**Data provided:**
───

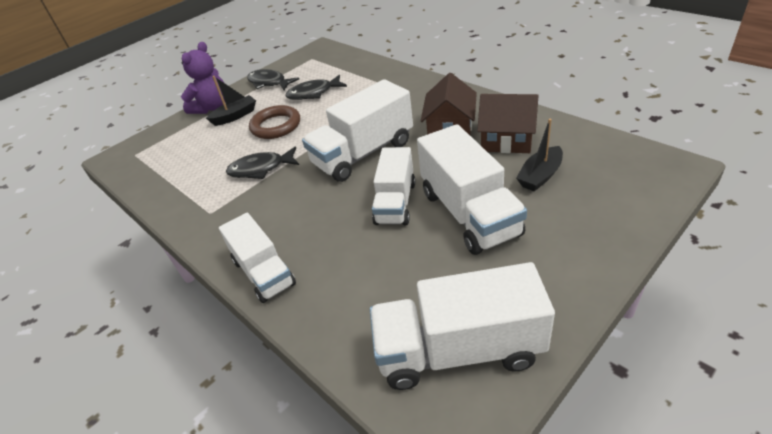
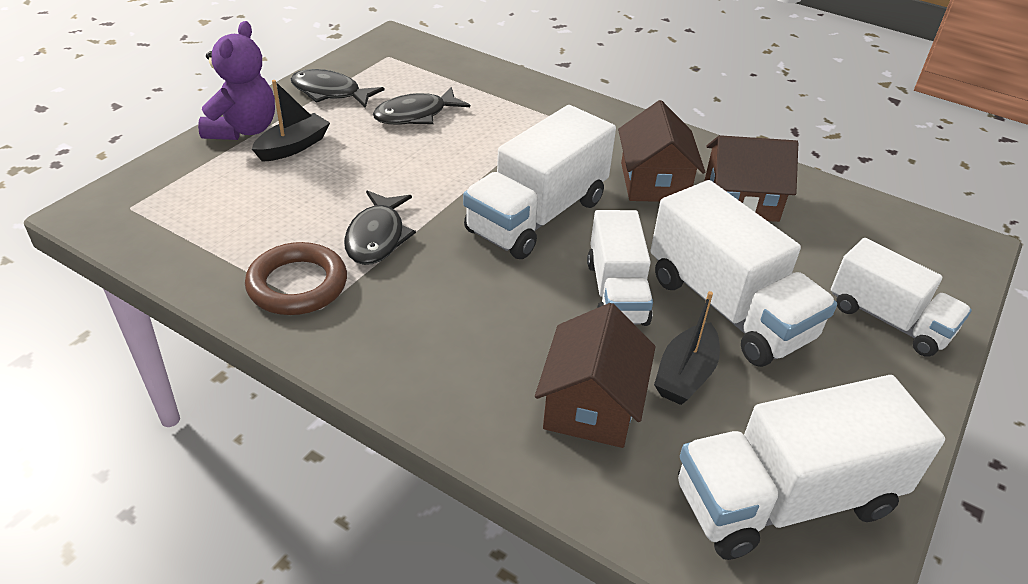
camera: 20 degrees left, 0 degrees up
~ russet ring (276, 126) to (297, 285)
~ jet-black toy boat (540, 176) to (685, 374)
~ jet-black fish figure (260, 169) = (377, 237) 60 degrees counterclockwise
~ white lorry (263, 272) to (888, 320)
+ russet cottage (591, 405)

───

Here, the lines to copy run from the one containing "to (297, 285)" to the final line of the listing; copy them exactly and nothing else.

**Answer to this task:**
~ russet ring (276, 126) to (297, 285)
~ jet-black toy boat (540, 176) to (685, 374)
~ jet-black fish figure (260, 169) = (377, 237) 60 degrees counterclockwise
~ white lorry (263, 272) to (888, 320)
+ russet cottage (591, 405)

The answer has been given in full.